- What to produce: Everything in the records below is to be reproduced exactly, apart from the images.

- Material provided:
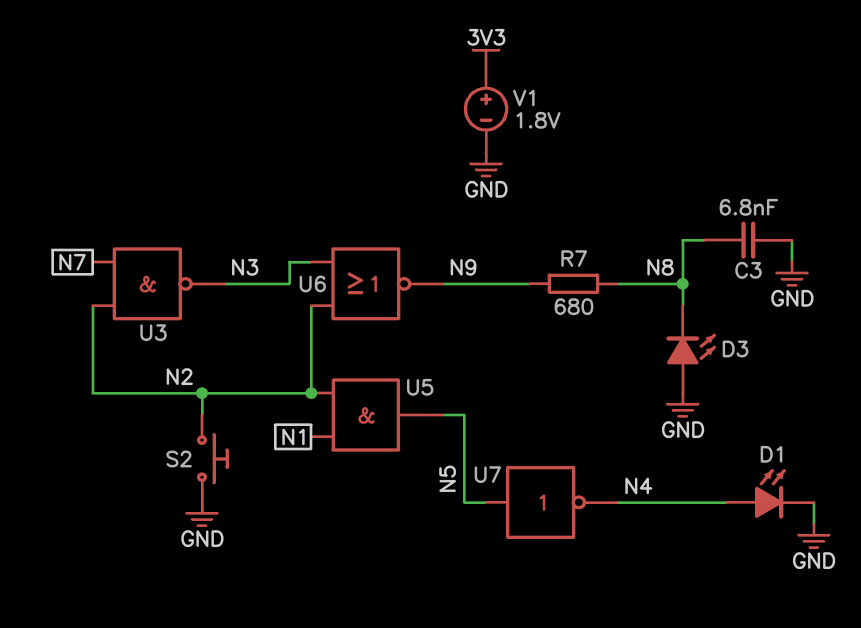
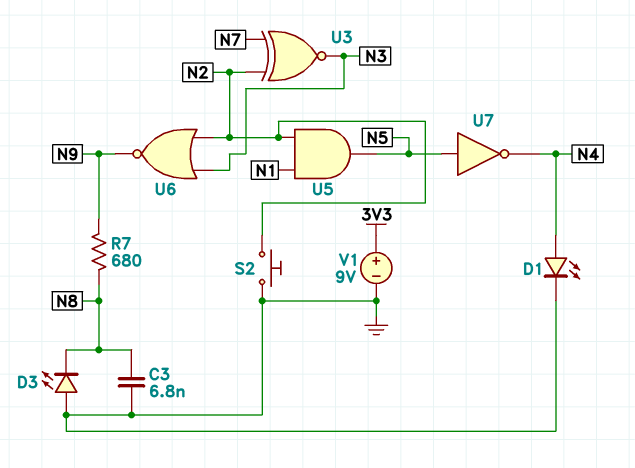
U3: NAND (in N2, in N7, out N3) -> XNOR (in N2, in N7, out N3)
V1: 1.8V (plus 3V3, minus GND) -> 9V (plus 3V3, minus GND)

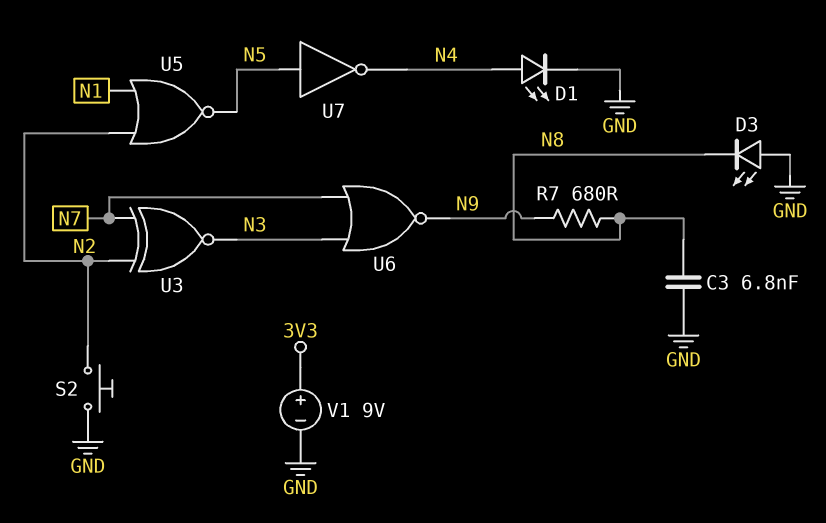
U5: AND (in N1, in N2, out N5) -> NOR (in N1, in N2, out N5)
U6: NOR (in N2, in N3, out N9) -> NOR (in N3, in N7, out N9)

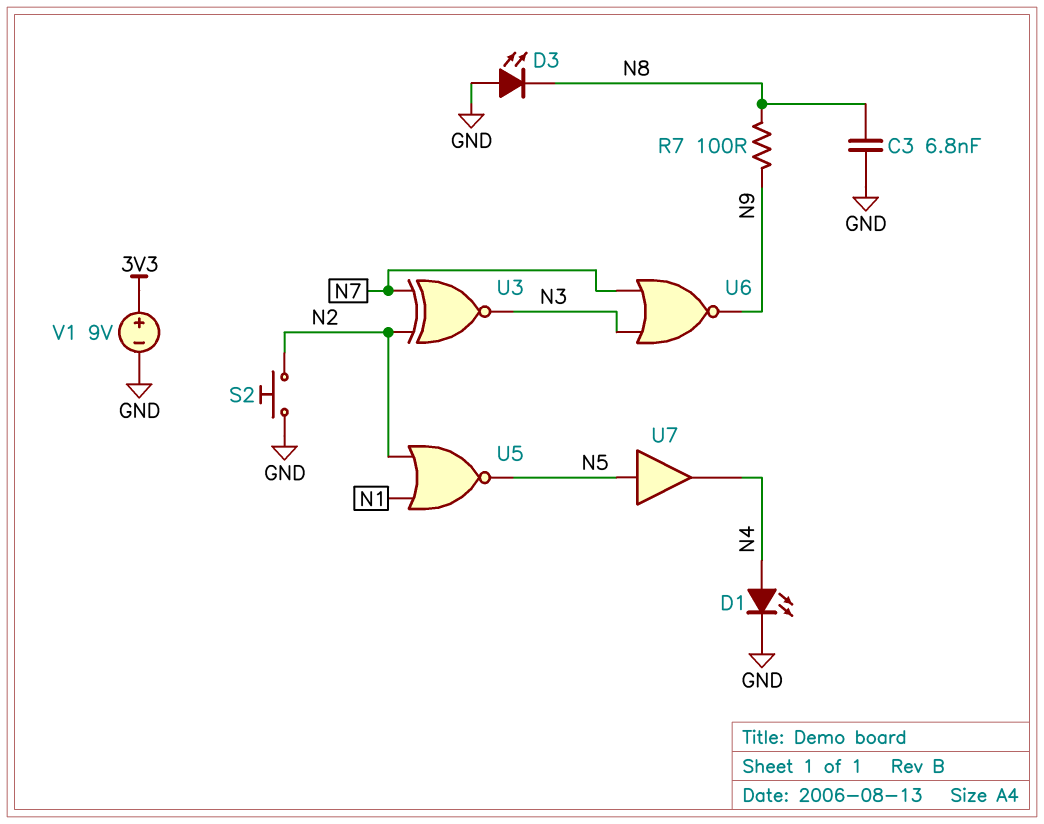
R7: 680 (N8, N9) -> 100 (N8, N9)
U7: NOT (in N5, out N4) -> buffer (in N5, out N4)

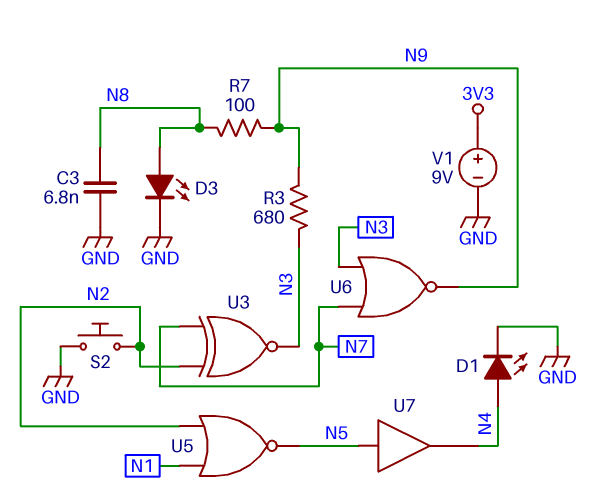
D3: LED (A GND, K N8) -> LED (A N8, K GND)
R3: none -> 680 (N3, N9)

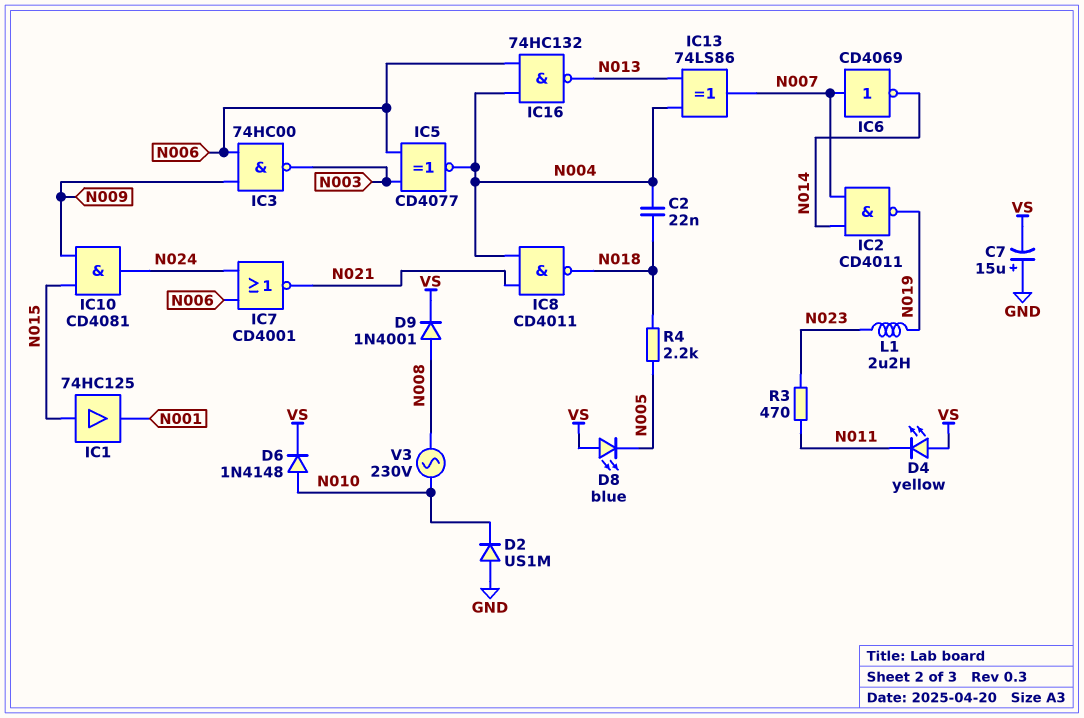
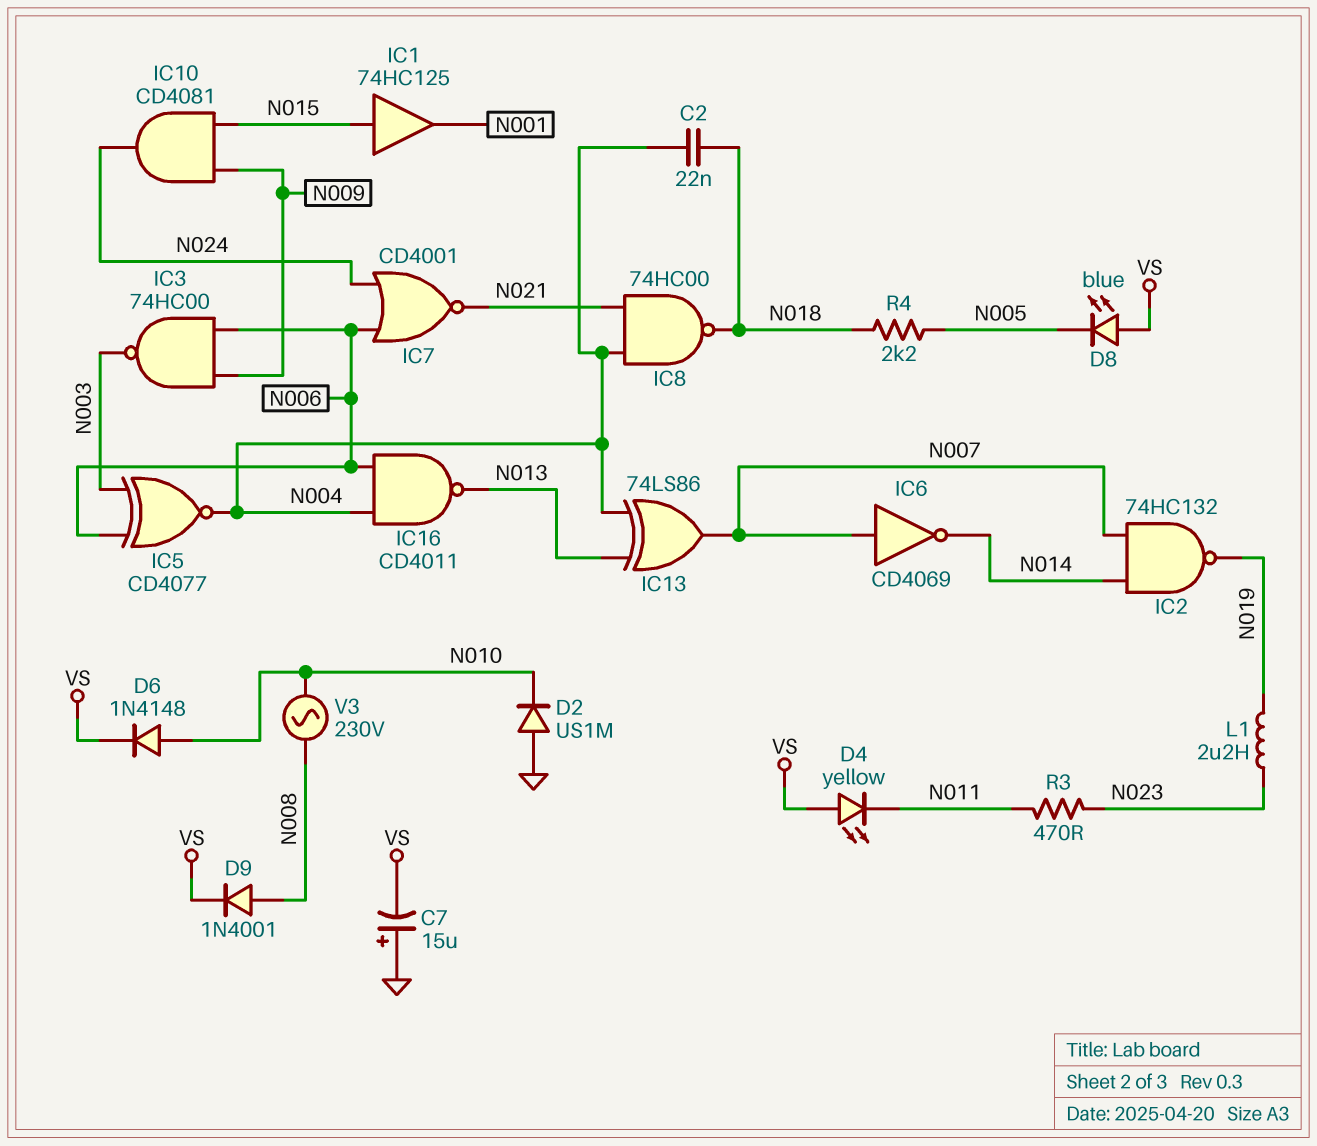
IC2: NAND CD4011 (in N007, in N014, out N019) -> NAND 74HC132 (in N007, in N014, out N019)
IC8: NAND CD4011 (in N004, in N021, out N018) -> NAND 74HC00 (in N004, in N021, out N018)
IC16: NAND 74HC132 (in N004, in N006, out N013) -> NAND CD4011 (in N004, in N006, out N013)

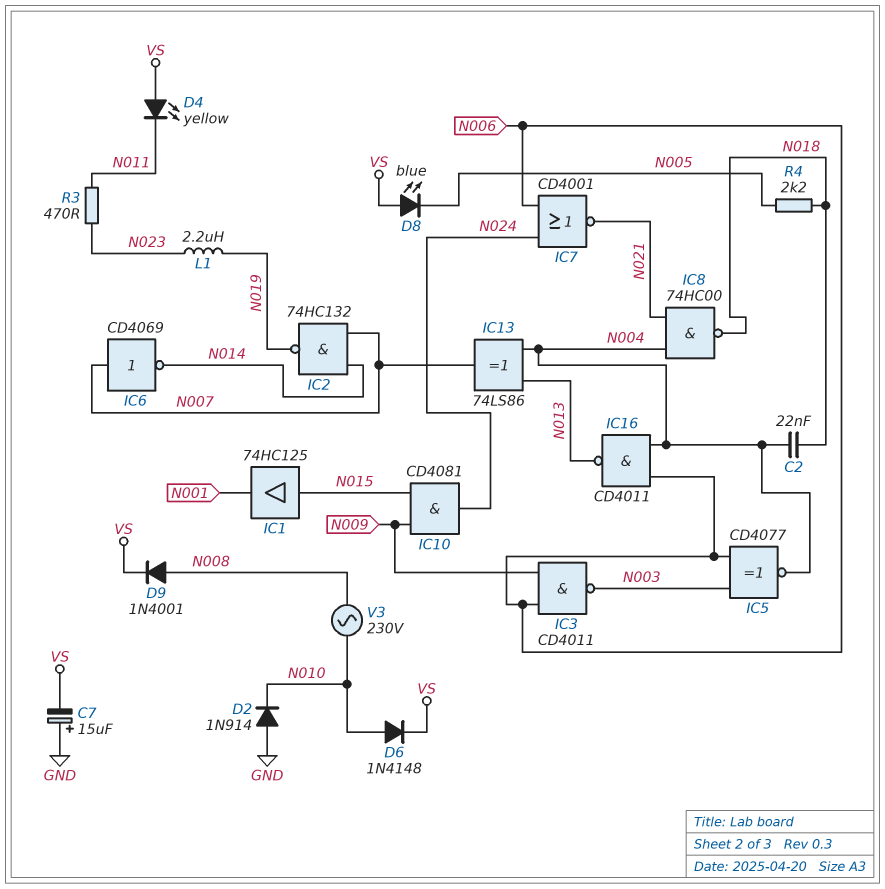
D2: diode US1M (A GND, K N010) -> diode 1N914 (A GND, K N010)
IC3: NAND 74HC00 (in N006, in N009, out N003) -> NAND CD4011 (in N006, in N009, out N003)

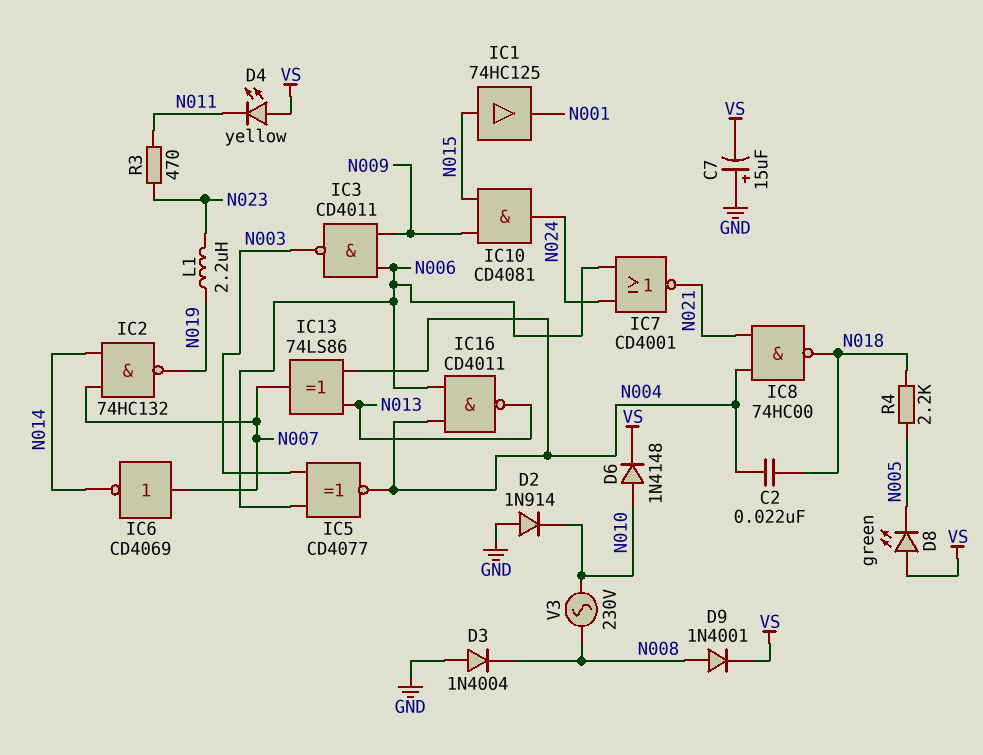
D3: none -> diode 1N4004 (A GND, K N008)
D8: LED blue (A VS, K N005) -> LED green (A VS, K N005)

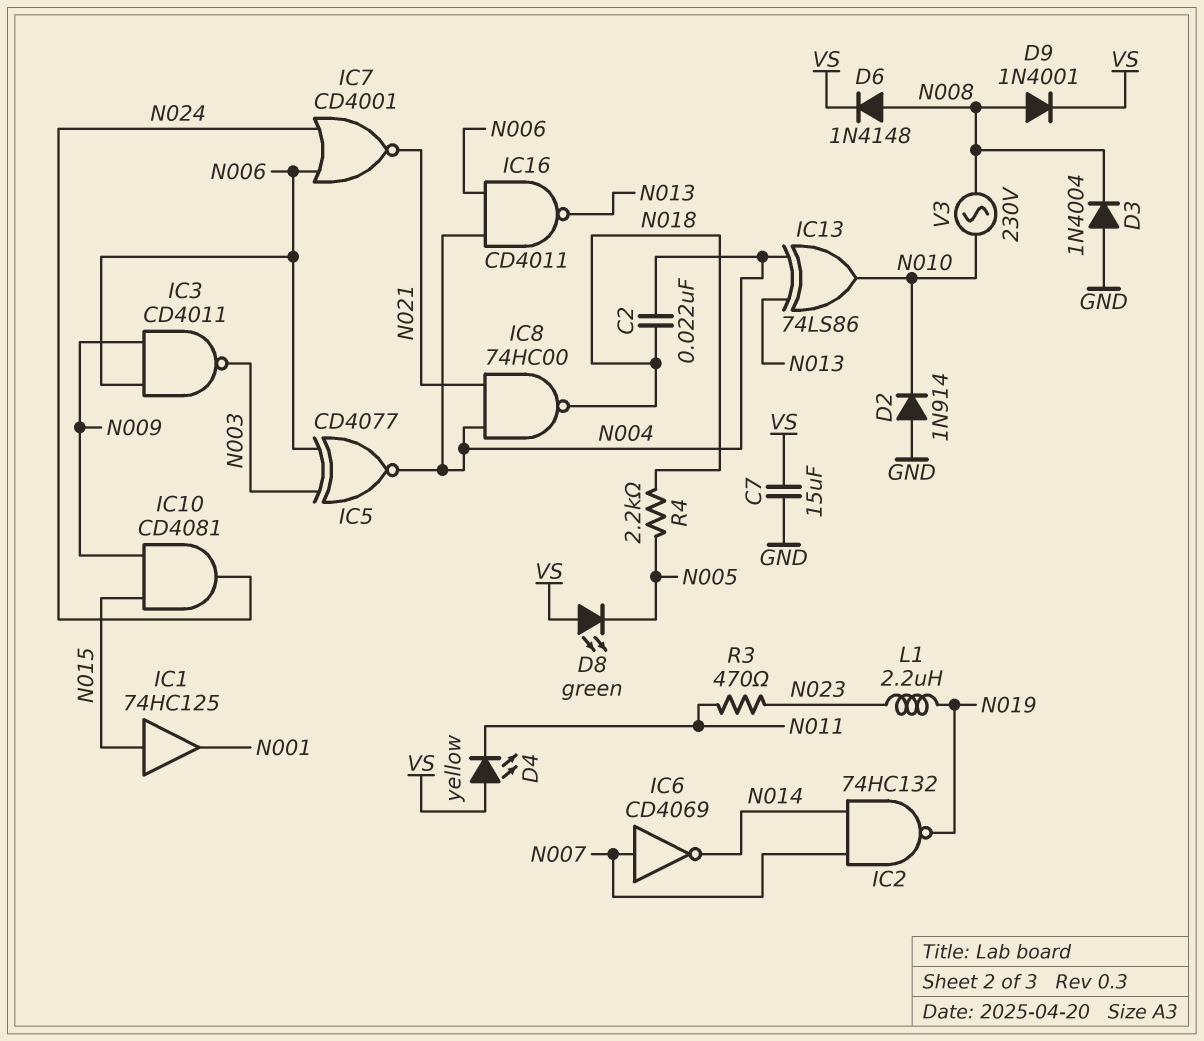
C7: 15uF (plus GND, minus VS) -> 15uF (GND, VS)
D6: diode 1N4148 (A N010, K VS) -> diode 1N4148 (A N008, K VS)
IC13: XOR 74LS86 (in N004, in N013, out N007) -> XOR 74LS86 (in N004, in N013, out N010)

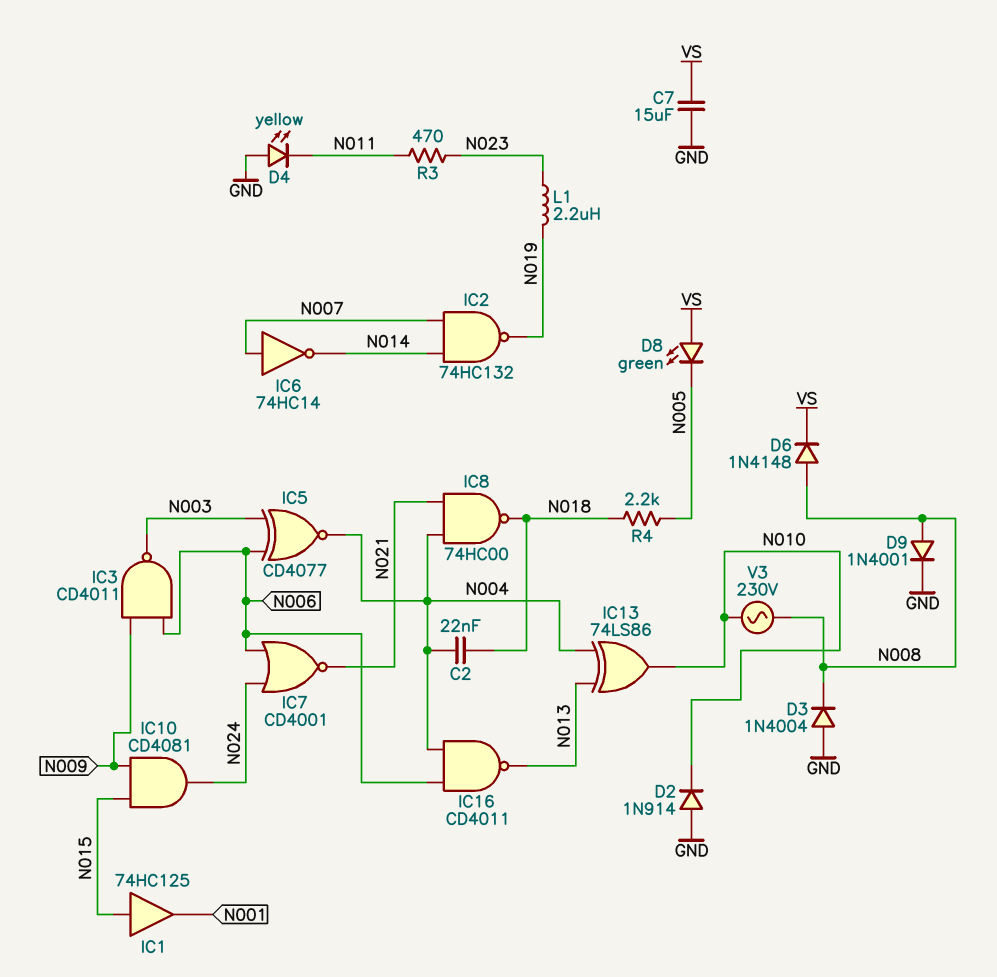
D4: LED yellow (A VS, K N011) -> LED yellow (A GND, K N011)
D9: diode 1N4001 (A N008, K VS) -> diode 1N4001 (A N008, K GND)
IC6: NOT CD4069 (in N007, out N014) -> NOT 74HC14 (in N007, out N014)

- Answer:
U3: NAND (in N2, in N7, out N3) -> XNOR (in N2, in N7, out N3)
V1: 1.8V (plus 3V3, minus GND) -> 9V (plus 3V3, minus GND)

U5: AND (in N1, in N2, out N5) -> NOR (in N1, in N2, out N5)
U6: NOR (in N2, in N3, out N9) -> NOR (in N3, in N7, out N9)

R7: 680 (N8, N9) -> 100 (N8, N9)
U7: NOT (in N5, out N4) -> buffer (in N5, out N4)

D3: LED (A GND, K N8) -> LED (A N8, K GND)
R3: none -> 680 (N3, N9)

IC2: NAND CD4011 (in N007, in N014, out N019) -> NAND 74HC132 (in N007, in N014, out N019)
IC8: NAND CD4011 (in N004, in N021, out N018) -> NAND 74HC00 (in N004, in N021, out N018)
IC16: NAND 74HC132 (in N004, in N006, out N013) -> NAND CD4011 (in N004, in N006, out N013)

D2: diode US1M (A GND, K N010) -> diode 1N914 (A GND, K N010)
IC3: NAND 74HC00 (in N006, in N009, out N003) -> NAND CD4011 (in N006, in N009, out N003)

D3: none -> diode 1N4004 (A GND, K N008)
D8: LED blue (A VS, K N005) -> LED green (A VS, K N005)

C7: 15uF (plus GND, minus VS) -> 15uF (GND, VS)
D6: diode 1N4148 (A N010, K VS) -> diode 1N4148 (A N008, K VS)
IC13: XOR 74LS86 (in N004, in N013, out N007) -> XOR 74LS86 (in N004, in N013, out N010)

D4: LED yellow (A VS, K N011) -> LED yellow (A GND, K N011)
D9: diode 1N4001 (A N008, K VS) -> diode 1N4001 (A N008, K GND)
IC6: NOT CD4069 (in N007, out N014) -> NOT 74HC14 (in N007, out N014)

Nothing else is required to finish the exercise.